[Given records]:
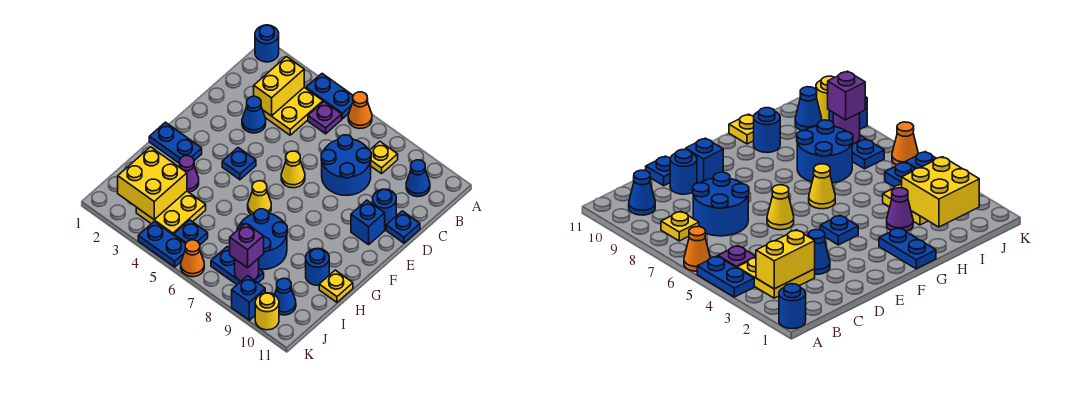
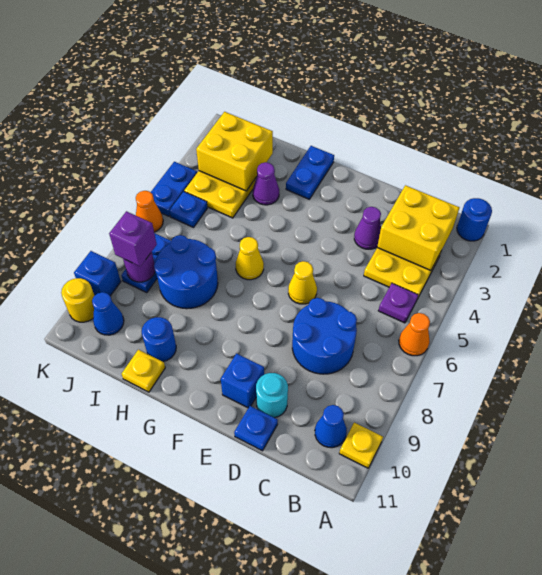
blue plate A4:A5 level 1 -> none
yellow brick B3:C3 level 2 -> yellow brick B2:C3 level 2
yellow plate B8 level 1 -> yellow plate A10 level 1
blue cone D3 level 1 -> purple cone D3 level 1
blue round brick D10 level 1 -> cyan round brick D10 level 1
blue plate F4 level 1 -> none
--
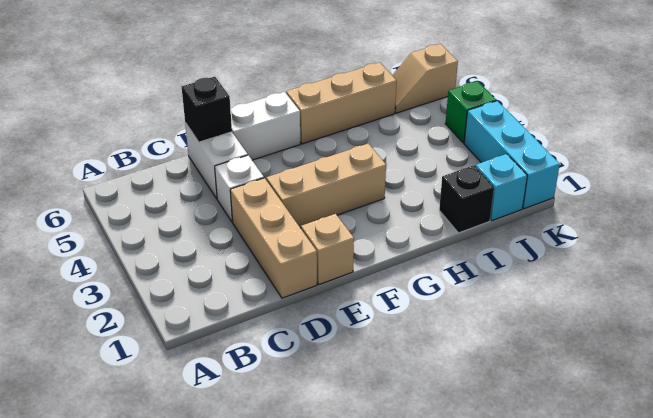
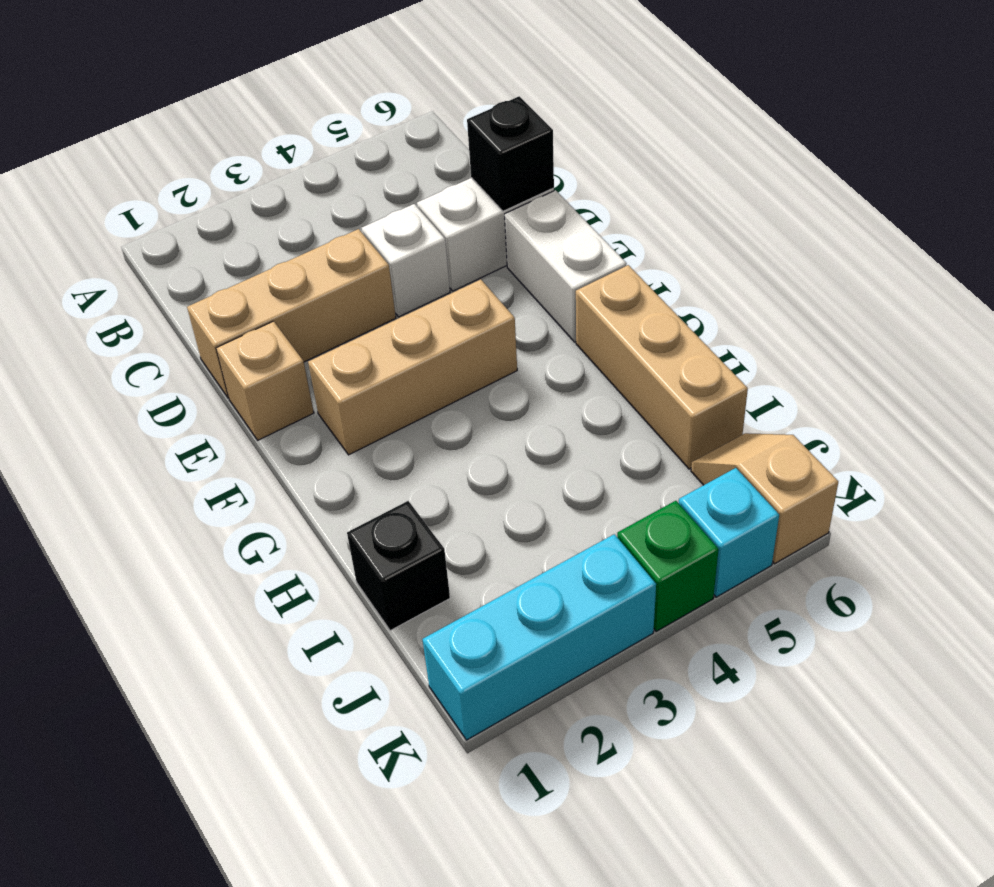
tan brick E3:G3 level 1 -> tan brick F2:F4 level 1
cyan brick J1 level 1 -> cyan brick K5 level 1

[Exercise requirements]:
Would you print, exactly as written, every line above from the one holding "yellow plate B8" through the one holding "blue plate F4 level 1 -> none", with both included and no other lines?

[Answer below]:
yellow plate B8 level 1 -> yellow plate A10 level 1
blue cone D3 level 1 -> purple cone D3 level 1
blue round brick D10 level 1 -> cyan round brick D10 level 1
blue plate F4 level 1 -> none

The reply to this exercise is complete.